**What you need to do**
Write out all of the records below precisely as given, omitting the images.

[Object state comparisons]
▼

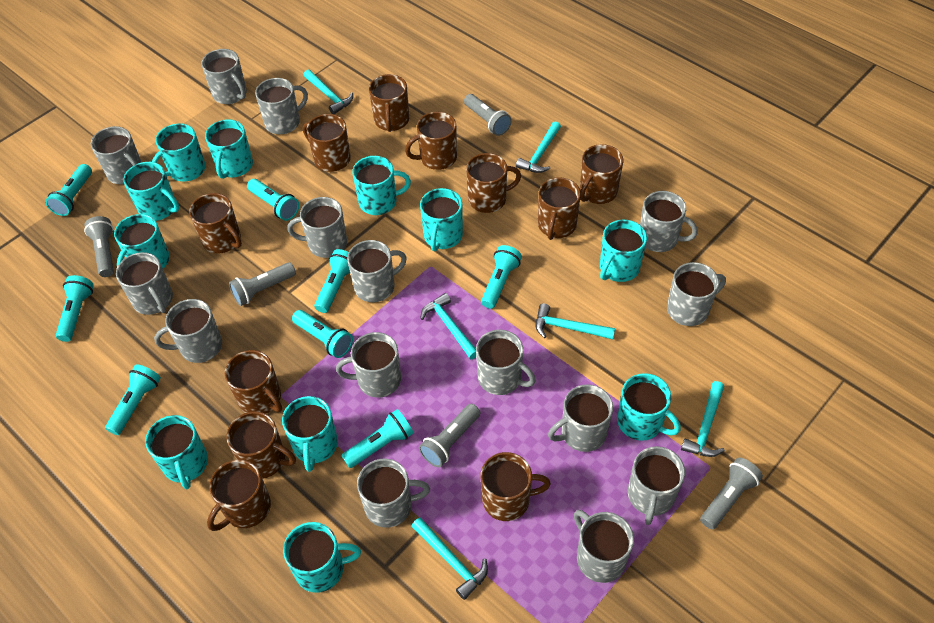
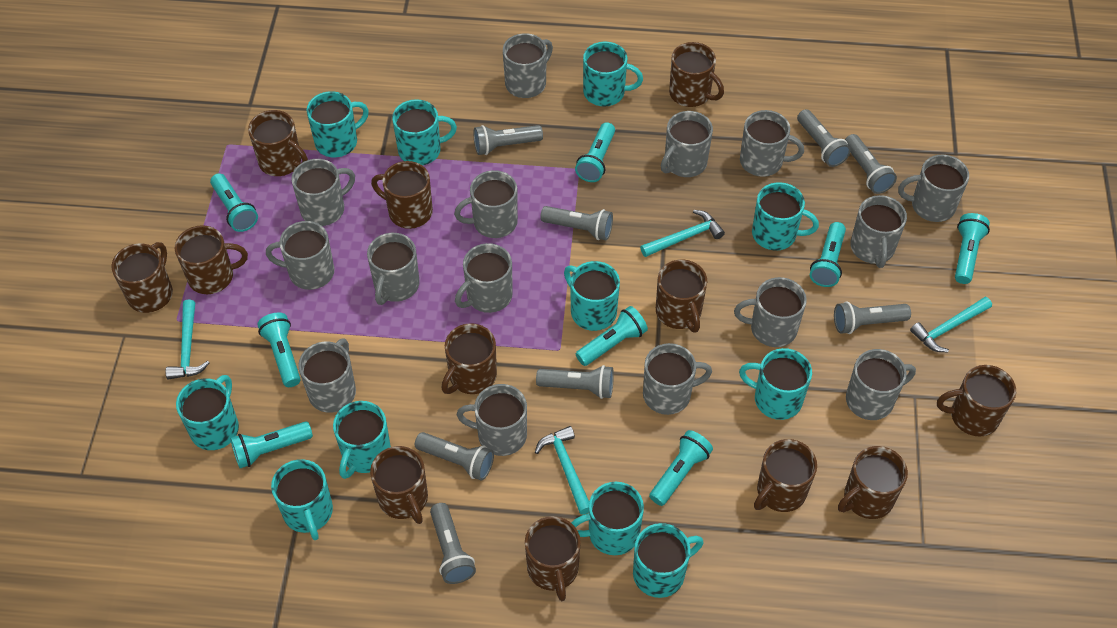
brown mug: 11 -> 12
grey flashlight: 5 -> 8
turquoise hammer: 6 -> 4

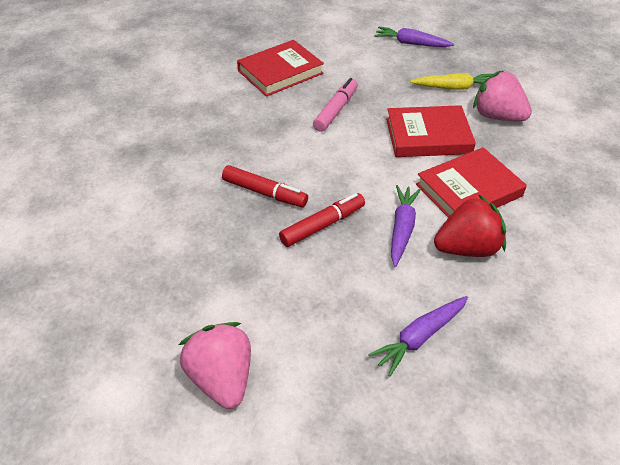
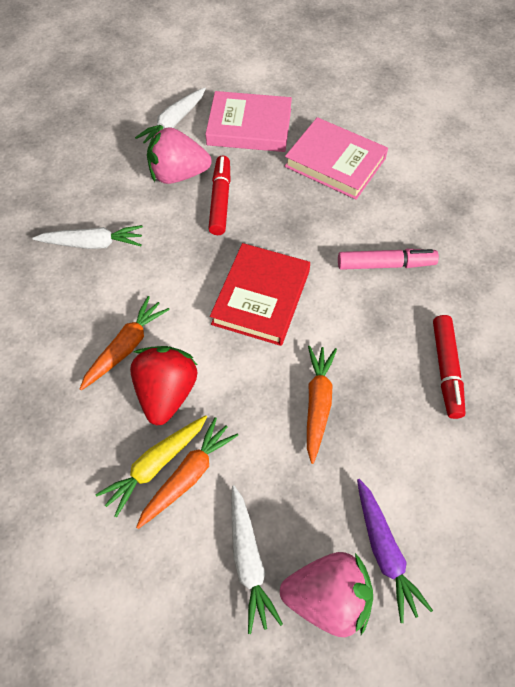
orange carrot: 0 -> 3
pink book: 0 -> 2
purple carrot: 3 -> 1
red book: 3 -> 1
white carrot: 0 -> 3

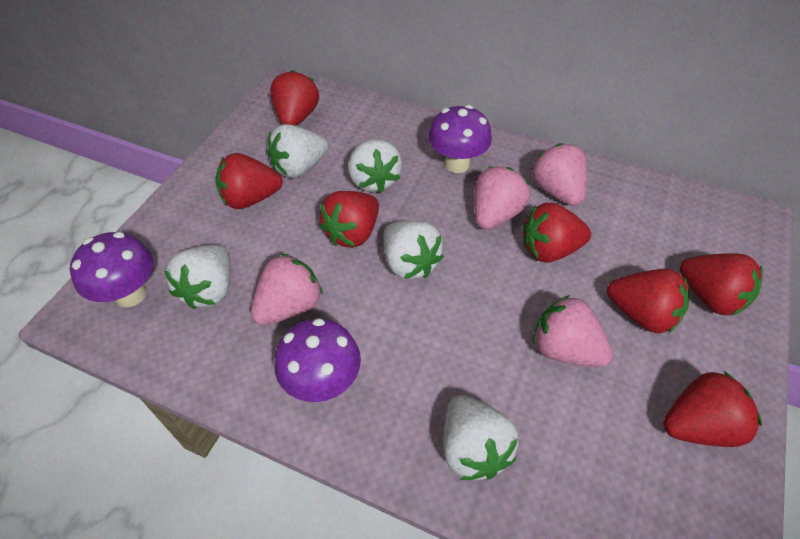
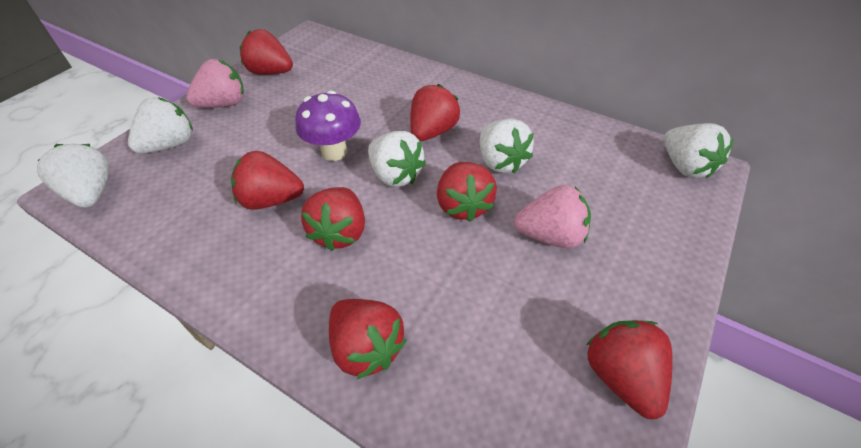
pink strawberry: 4 -> 2
purple mushroom: 3 -> 1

▲

**Reply**
brown mug: 11 -> 12
grey flashlight: 5 -> 8
turquoise hammer: 6 -> 4

orange carrot: 0 -> 3
pink book: 0 -> 2
purple carrot: 3 -> 1
red book: 3 -> 1
white carrot: 0 -> 3

pink strawberry: 4 -> 2
purple mushroom: 3 -> 1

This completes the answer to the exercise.